╭─ Data extract

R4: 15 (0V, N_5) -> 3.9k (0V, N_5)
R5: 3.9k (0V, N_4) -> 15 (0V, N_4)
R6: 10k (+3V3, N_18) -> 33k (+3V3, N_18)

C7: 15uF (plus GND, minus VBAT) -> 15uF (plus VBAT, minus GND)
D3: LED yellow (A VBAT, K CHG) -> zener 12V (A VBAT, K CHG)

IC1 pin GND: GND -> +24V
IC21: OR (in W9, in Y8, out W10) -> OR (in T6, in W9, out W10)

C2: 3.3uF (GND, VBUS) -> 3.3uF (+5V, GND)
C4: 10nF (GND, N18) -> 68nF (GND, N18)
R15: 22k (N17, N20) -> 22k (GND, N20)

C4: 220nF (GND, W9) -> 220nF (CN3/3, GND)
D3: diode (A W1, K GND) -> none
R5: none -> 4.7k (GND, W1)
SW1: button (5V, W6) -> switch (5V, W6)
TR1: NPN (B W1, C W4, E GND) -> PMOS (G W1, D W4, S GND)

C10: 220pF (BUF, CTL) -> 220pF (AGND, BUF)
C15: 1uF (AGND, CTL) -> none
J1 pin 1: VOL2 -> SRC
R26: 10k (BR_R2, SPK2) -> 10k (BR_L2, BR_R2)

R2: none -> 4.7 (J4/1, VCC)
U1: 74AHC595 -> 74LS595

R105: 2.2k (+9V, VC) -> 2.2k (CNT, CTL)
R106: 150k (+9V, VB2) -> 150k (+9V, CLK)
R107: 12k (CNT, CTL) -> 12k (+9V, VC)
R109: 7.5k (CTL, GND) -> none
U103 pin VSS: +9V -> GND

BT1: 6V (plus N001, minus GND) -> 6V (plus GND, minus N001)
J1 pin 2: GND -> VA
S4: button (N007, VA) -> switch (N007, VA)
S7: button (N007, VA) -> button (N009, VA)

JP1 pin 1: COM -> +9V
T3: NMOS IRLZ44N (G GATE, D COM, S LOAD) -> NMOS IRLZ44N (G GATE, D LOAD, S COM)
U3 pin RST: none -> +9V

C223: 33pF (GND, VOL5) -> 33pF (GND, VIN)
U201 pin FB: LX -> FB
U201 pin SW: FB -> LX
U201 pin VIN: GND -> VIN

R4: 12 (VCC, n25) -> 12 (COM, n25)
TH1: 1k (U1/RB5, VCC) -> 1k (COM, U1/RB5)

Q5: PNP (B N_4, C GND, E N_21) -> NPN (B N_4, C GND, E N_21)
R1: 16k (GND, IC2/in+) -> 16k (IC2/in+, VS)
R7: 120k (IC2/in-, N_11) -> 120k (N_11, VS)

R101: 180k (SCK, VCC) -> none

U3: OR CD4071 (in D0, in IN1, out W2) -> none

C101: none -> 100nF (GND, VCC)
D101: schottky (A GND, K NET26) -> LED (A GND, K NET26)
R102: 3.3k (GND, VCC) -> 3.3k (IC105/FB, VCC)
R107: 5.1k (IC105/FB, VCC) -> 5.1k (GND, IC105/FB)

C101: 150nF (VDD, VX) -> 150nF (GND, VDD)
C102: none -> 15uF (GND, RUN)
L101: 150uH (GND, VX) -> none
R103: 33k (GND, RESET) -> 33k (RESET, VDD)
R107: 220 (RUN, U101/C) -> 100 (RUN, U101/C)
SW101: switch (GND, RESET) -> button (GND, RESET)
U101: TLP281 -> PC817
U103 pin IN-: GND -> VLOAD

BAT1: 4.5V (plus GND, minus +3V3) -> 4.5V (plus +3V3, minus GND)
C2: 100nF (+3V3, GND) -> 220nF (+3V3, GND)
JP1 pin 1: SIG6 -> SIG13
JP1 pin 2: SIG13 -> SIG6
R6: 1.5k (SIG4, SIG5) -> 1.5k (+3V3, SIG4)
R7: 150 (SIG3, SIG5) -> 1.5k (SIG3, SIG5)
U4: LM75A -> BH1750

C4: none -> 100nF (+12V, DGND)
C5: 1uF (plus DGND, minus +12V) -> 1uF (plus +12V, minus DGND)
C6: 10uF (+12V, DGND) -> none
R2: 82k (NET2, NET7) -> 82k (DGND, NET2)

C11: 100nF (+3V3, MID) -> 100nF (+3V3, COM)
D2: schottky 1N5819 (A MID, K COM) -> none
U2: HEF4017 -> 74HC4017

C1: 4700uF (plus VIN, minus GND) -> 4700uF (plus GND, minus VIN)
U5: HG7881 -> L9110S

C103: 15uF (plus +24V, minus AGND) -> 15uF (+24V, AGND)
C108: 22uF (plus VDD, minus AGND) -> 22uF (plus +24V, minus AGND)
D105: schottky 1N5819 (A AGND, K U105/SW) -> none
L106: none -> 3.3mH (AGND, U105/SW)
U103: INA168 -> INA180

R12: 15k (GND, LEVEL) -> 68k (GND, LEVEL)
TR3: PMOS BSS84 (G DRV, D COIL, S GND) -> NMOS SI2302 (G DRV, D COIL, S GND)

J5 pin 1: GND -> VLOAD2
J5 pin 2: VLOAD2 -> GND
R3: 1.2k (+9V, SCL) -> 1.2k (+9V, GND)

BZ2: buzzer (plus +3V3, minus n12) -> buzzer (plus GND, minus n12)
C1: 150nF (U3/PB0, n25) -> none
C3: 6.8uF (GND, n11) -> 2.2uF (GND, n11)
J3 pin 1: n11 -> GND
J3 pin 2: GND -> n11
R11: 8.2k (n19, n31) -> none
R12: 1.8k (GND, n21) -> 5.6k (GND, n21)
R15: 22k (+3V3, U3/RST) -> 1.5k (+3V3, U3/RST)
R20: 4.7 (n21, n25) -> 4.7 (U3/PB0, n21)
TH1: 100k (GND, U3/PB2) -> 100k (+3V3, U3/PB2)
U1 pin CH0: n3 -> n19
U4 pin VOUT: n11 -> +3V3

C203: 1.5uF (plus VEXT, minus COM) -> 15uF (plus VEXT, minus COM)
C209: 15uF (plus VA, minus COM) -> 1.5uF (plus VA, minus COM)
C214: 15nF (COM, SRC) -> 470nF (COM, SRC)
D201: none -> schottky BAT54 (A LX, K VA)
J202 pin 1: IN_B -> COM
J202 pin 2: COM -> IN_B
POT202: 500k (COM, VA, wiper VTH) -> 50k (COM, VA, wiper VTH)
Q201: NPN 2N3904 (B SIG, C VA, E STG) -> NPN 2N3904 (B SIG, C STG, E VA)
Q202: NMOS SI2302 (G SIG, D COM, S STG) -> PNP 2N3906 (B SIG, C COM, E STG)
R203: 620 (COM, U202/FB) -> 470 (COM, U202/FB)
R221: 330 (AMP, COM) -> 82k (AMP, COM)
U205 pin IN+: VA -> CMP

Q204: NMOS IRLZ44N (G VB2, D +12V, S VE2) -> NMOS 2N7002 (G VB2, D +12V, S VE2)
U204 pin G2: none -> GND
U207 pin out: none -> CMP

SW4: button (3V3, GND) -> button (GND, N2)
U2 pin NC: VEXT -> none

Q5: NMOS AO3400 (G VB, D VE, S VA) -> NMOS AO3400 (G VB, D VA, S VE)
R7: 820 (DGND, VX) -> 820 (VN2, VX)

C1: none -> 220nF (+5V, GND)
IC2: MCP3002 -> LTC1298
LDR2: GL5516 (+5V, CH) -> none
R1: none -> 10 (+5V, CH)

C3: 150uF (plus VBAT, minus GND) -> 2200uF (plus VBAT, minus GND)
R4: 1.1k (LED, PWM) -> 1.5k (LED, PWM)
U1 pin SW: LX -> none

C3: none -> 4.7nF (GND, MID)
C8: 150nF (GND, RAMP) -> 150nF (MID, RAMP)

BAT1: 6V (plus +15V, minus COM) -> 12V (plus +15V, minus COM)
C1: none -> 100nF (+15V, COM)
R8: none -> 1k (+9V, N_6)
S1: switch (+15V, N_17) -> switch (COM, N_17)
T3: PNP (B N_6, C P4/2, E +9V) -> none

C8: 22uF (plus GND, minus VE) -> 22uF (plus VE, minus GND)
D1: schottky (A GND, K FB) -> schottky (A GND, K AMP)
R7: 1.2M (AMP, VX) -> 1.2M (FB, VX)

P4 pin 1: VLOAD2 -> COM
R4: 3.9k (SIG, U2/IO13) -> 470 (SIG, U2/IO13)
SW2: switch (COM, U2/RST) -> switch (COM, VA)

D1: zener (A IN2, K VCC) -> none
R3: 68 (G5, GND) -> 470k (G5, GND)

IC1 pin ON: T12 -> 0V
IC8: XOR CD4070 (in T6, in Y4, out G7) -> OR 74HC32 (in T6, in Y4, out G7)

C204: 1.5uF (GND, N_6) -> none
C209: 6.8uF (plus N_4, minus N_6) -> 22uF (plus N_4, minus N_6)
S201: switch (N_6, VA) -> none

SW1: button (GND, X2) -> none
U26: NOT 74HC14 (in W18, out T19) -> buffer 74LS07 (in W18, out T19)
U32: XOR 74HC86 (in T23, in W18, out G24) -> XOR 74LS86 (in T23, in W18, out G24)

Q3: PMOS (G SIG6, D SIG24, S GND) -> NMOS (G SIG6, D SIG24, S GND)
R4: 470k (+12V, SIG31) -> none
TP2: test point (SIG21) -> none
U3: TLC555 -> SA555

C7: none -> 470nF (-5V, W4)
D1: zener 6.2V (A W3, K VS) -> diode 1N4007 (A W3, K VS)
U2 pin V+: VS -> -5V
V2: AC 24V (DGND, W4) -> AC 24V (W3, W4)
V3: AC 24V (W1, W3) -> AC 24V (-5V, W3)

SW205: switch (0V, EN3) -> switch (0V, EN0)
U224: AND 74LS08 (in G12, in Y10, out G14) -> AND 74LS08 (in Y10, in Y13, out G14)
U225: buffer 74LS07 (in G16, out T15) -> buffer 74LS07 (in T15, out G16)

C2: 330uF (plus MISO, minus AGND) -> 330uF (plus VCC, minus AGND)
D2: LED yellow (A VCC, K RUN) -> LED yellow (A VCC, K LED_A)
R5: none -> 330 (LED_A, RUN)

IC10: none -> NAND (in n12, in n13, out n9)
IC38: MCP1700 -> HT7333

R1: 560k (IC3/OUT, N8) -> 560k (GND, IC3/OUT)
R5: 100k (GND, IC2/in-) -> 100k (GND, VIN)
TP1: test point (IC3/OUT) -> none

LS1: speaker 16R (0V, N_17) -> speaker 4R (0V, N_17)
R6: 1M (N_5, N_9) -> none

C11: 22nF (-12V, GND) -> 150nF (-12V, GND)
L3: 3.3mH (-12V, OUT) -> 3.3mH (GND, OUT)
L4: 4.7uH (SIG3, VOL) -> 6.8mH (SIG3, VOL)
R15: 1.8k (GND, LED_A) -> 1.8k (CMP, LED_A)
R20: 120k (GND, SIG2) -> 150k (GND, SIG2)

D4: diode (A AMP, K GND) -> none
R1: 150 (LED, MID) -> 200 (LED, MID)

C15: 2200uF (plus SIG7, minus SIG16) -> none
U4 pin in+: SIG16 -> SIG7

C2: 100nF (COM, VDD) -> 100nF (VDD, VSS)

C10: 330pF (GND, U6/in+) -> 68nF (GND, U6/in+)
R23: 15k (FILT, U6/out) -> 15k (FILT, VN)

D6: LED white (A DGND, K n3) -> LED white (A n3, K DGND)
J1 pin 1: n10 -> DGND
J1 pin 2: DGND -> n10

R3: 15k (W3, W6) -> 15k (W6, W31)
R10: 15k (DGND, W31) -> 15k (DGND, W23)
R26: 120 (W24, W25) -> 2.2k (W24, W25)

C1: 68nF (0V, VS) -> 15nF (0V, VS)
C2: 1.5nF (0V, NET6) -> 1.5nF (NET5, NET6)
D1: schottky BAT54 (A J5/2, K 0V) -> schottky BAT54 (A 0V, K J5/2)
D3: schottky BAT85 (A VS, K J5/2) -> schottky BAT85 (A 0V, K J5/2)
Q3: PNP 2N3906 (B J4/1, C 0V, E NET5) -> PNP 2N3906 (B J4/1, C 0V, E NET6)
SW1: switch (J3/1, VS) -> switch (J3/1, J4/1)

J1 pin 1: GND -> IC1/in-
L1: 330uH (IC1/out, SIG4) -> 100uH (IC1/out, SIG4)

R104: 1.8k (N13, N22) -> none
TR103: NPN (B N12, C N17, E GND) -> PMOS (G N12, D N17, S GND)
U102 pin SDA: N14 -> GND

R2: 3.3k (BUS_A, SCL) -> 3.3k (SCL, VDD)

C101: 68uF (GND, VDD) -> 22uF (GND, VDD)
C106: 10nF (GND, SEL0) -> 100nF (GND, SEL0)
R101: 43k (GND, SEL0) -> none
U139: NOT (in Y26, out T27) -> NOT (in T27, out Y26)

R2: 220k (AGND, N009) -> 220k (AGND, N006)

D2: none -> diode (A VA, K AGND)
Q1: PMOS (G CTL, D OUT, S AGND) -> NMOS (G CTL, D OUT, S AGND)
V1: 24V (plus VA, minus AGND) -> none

╰─

**Instructions to follow**
The line with "D2: none -> diode (A VA, K AGND)" and all the lines after it in the records above are to be output exactly, with nothing added.

**Response to this exercise**
D2: none -> diode (A VA, K AGND)
Q1: PMOS (G CTL, D OUT, S AGND) -> NMOS (G CTL, D OUT, S AGND)
V1: 24V (plus VA, minus AGND) -> none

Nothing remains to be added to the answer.